* _Exercise goal_:
The answer must be every line of the records in which the string "size" appears.

+ + + +

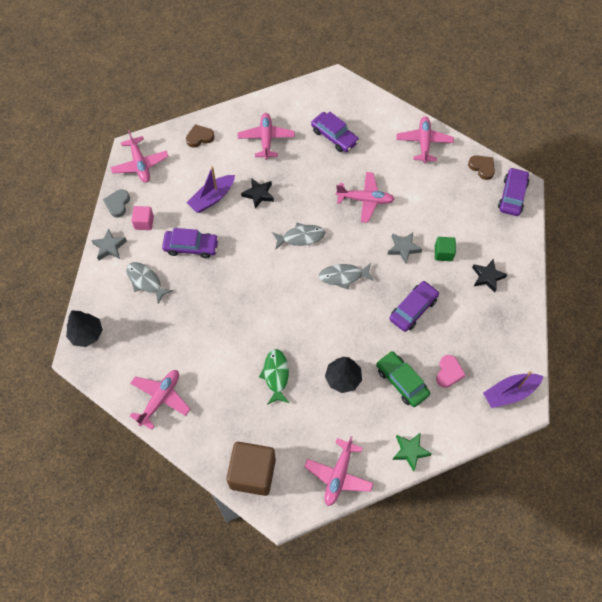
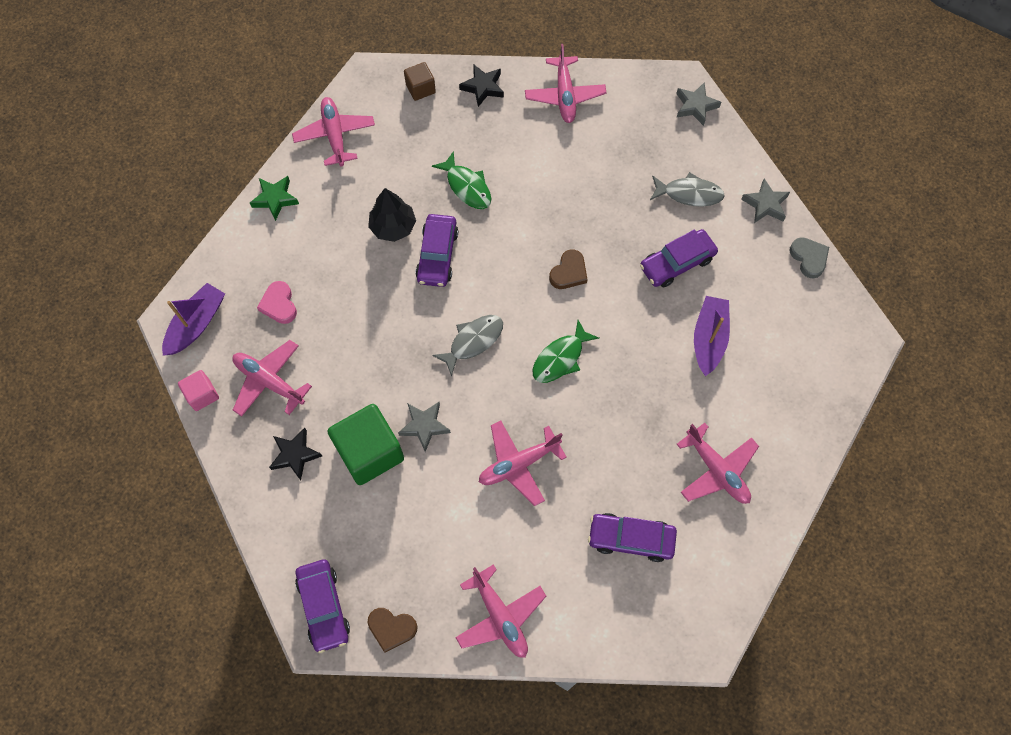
camera: 145 degrees right, 5 degrees up
(86, 334) = (695, 106): black tree -> grey star
(140, 164) = (836, 325): pink plane -> pink plane (269, 382)
(144, 222) = (757, 256): pink cube -> pink cube (202, 395)
(199, 137) = (802, 413): brown heart -> brown heart (569, 272)
(252, 473) = (420, 88): brown cube -> brown cube, size x0.51
(258, 194) = (658, 381): black star -> black star (483, 87)
(301, 237) = (560, 358): grey fish -> green fish
(401, 381) = (326, 262): green car -> none
(413, 309) = (363, 353): purple car -> purple car (437, 255)
(443, 253) = (370, 452): green cube -> green cube, size x1.94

+ + + +

* _Written answer_:
(252, 473) = (420, 88): brown cube -> brown cube, size x0.51
(443, 253) = (370, 452): green cube -> green cube, size x1.94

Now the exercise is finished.